Provided material:
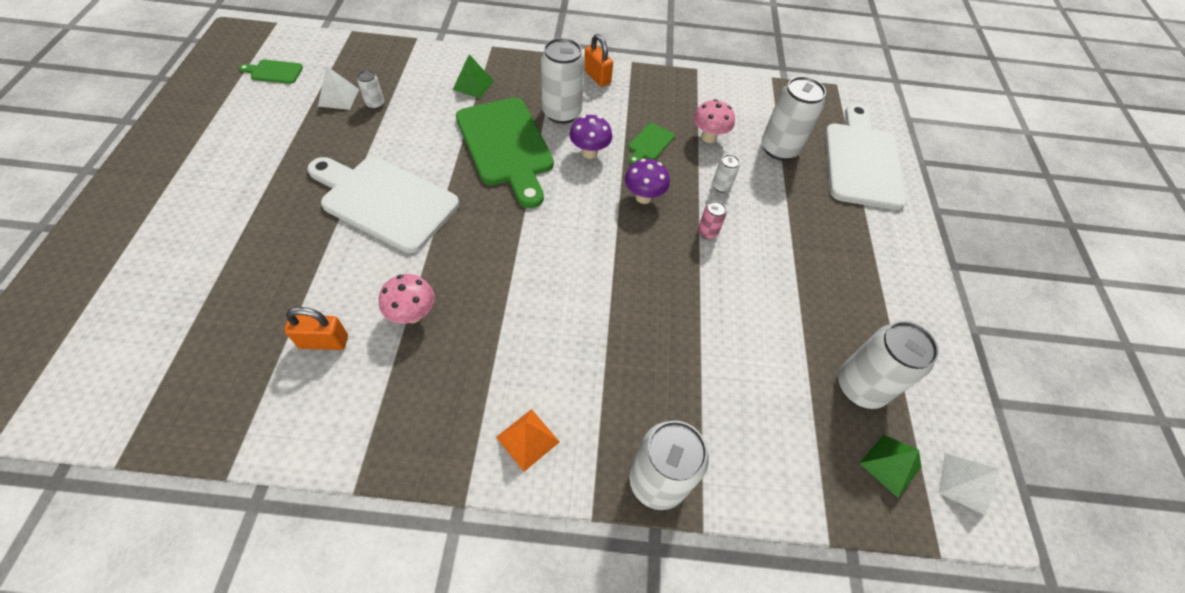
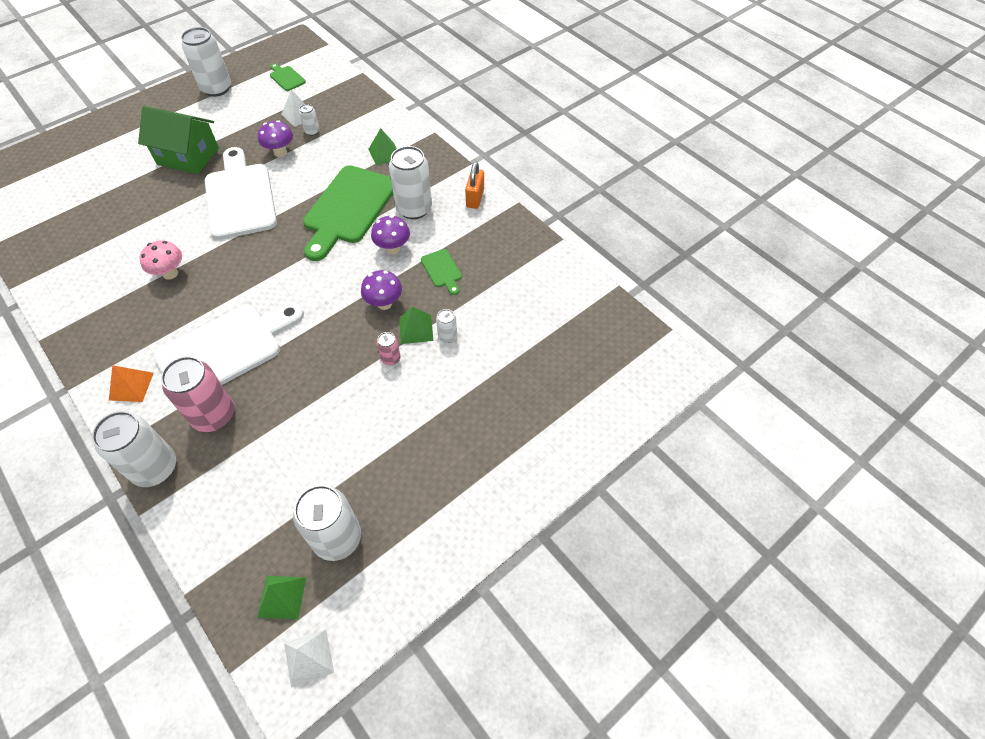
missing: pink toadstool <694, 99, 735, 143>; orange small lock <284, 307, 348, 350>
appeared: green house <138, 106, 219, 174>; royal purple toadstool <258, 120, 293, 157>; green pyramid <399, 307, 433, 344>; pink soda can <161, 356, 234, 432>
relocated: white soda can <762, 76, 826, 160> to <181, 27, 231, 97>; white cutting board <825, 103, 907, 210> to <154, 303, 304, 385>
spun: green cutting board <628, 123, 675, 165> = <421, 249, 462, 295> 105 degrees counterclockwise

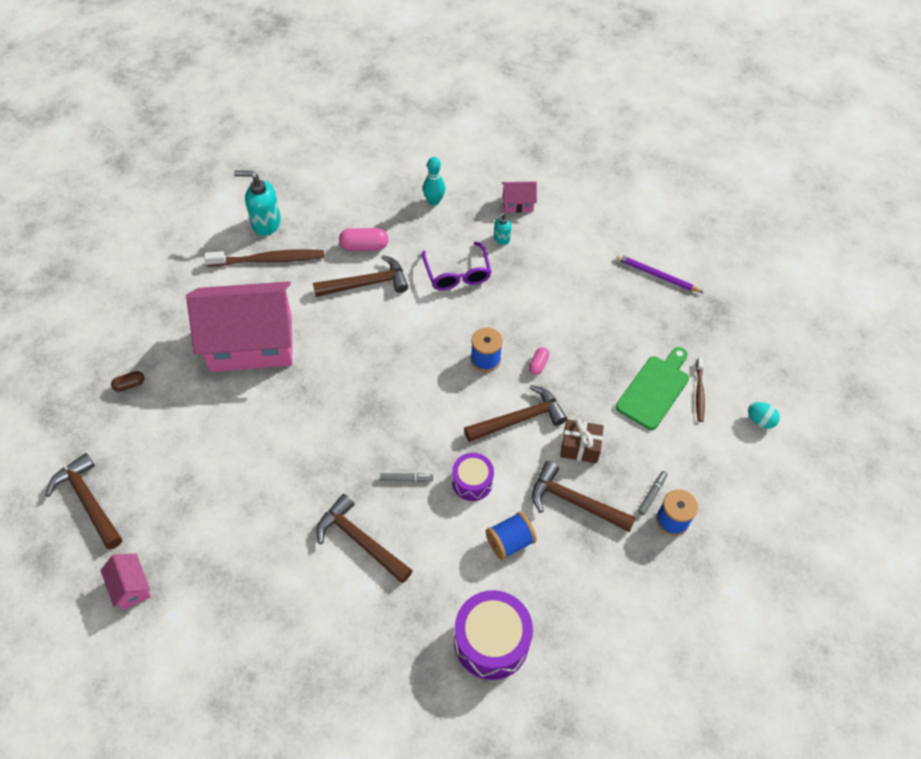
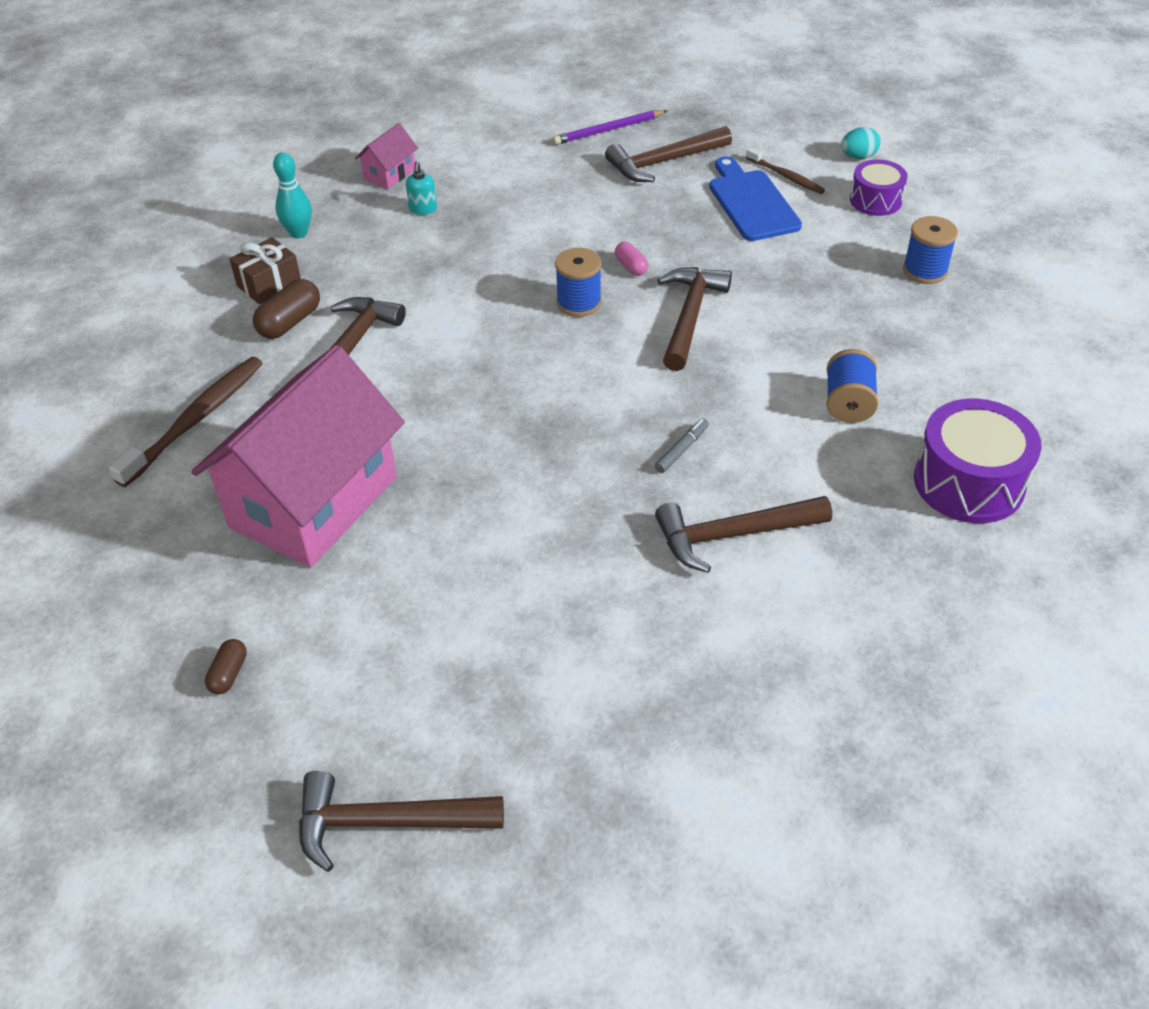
missing: aqua soap pump <234, 170, 281, 236>; royal purple spectacles <422, 242, 492, 290>; grey felt pen <638, 471, 668, 515>; pink house <100, 554, 151, 610>
relocated: dark brown gift <560, 419, 604, 463> to <230, 237, 301, 305>; royal purple snare drum <452, 453, 494, 501> to <850, 159, 908, 216>; dark brown carpenter's hammer <532, 461, 636, 532> to <605, 126, 732, 182>
colour: pink pill <339, 228, 388, 251> to dark brown pill <253, 279, 320, 339>; green cutting board <616, 347, 689, 430> to cobalt cutting board <709, 156, 802, 241>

Task to complete:
Where a line in the records above contains the word "toadstool", copy that line.

Exercise output:
missing: pink toadstool <694, 99, 735, 143>; orange small lock <284, 307, 348, 350>
appeared: green house <138, 106, 219, 174>; royal purple toadstool <258, 120, 293, 157>; green pyramid <399, 307, 433, 344>; pink soda can <161, 356, 234, 432>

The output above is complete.